> [Work item] Pictures aside, output each record exactly.

Records from a dataset:
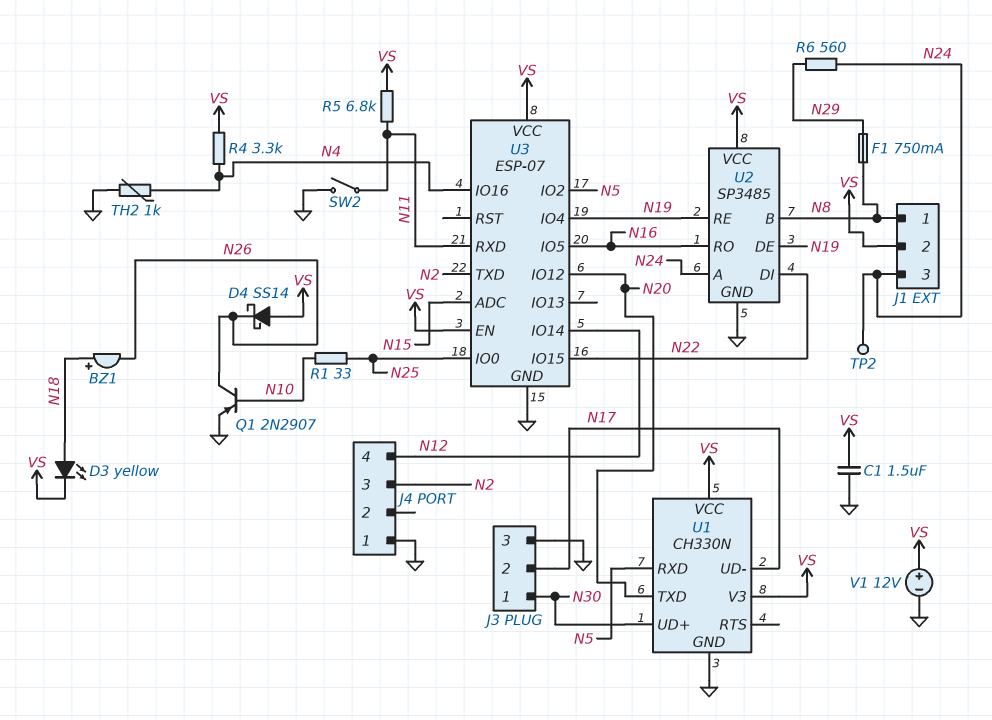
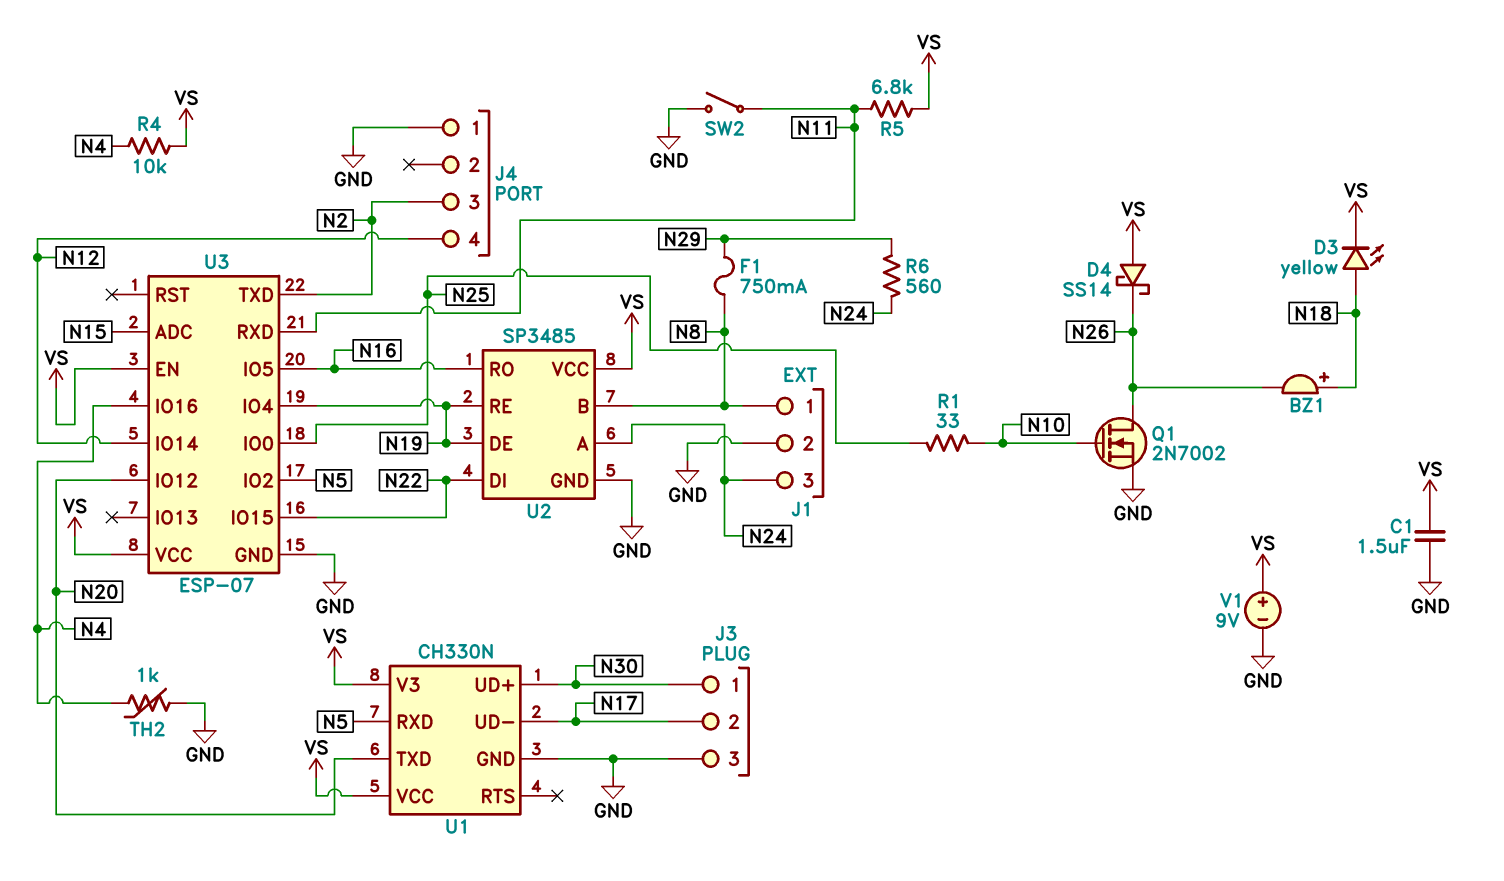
J1 pin 2: VS -> GND
Q1: PNP 2N2907 (B N10, C N26, E GND) -> NMOS 2N7002 (G N10, D N26, S GND)
R4: 3.3k (N4, VS) -> 10k (N4, VS)
TP2: test point (N24) -> none
V1: 12V (plus VS, minus GND) -> 9V (plus VS, minus GND)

> [Solution for this task]
J1 pin 2: VS -> GND
Q1: PNP 2N2907 (B N10, C N26, E GND) -> NMOS 2N7002 (G N10, D N26, S GND)
R4: 3.3k (N4, VS) -> 10k (N4, VS)
TP2: test point (N24) -> none
V1: 12V (plus VS, minus GND) -> 9V (plus VS, minus GND)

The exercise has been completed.